- **Required action**
Take the line with "none -> cyan tile E3 level 1" as the first and the last line of the data as the end. Write out both and every line between exactly, except pictures.
=== Source material ===
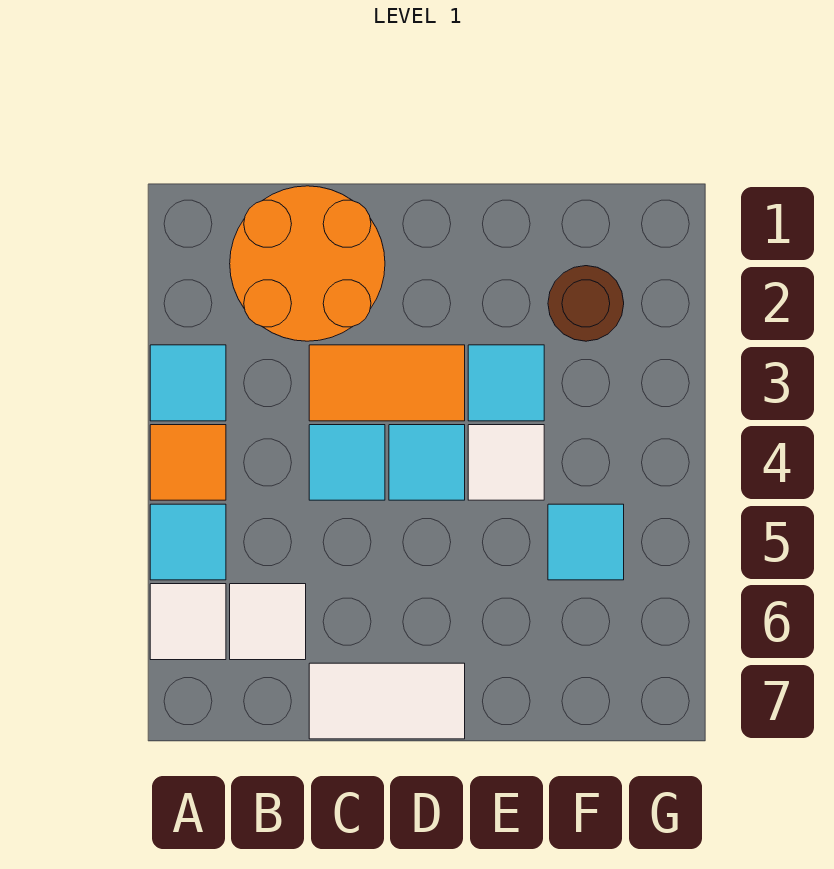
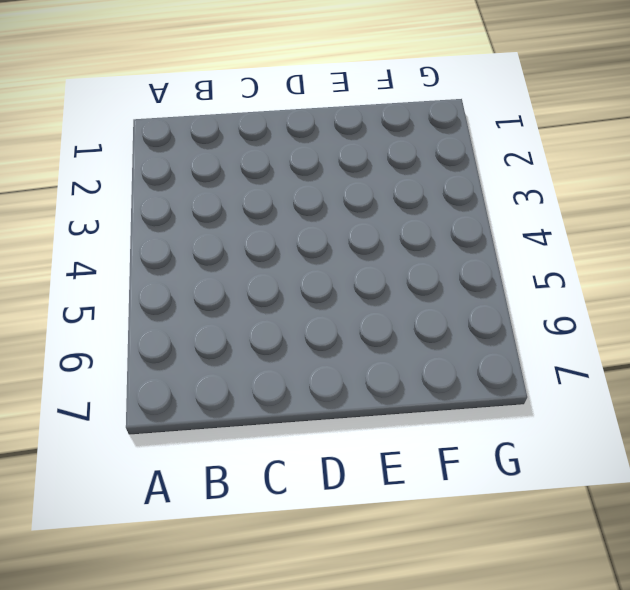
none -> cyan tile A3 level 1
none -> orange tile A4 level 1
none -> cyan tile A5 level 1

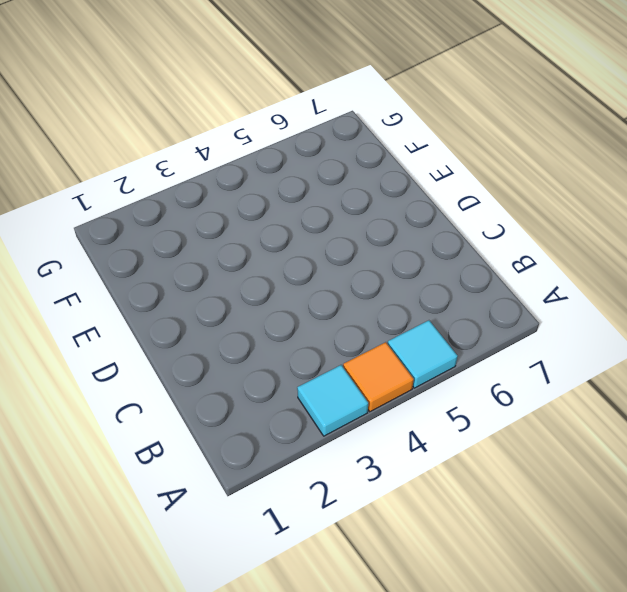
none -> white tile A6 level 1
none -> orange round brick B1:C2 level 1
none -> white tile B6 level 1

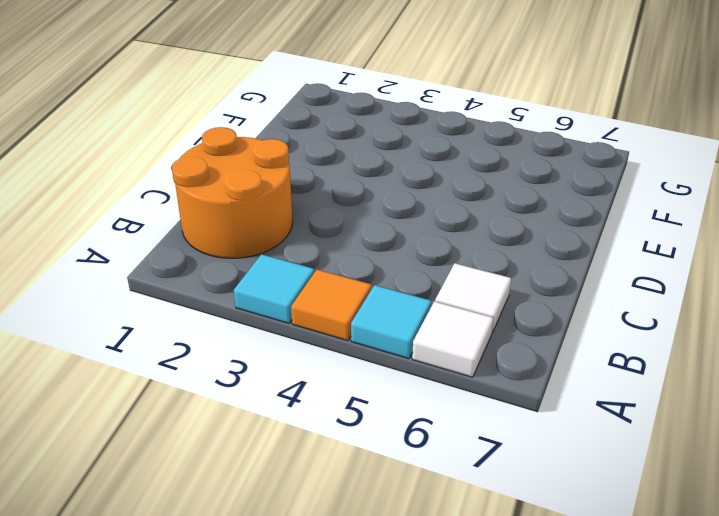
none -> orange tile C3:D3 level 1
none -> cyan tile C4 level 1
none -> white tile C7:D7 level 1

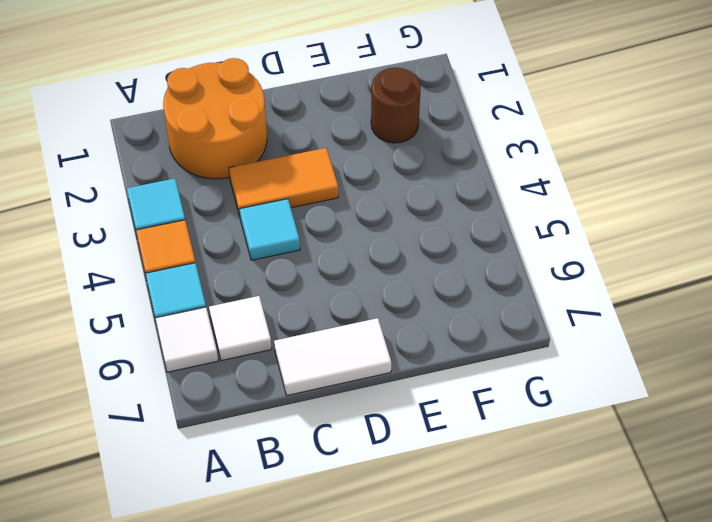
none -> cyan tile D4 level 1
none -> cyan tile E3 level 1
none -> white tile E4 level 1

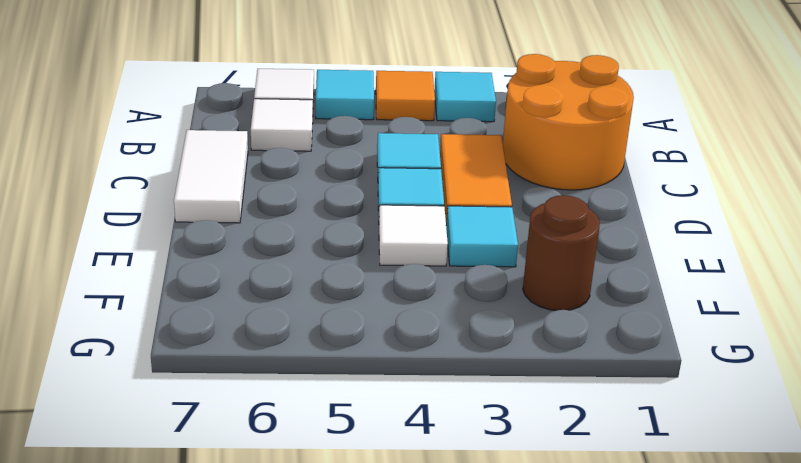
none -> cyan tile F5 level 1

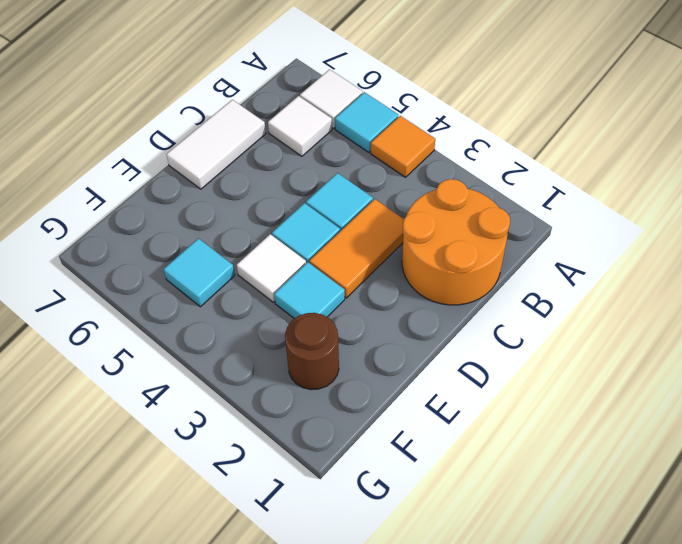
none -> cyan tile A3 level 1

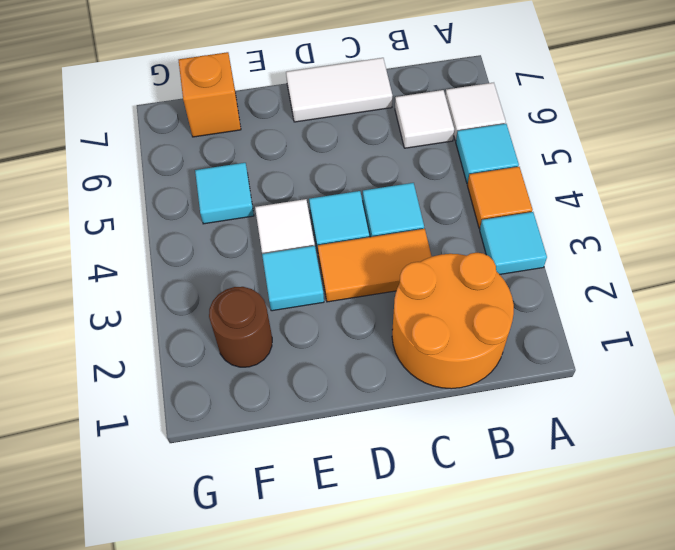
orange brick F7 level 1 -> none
===
- **Answer space**
none -> cyan tile E3 level 1
none -> white tile E4 level 1

none -> cyan tile F5 level 1

none -> cyan tile A3 level 1

orange brick F7 level 1 -> none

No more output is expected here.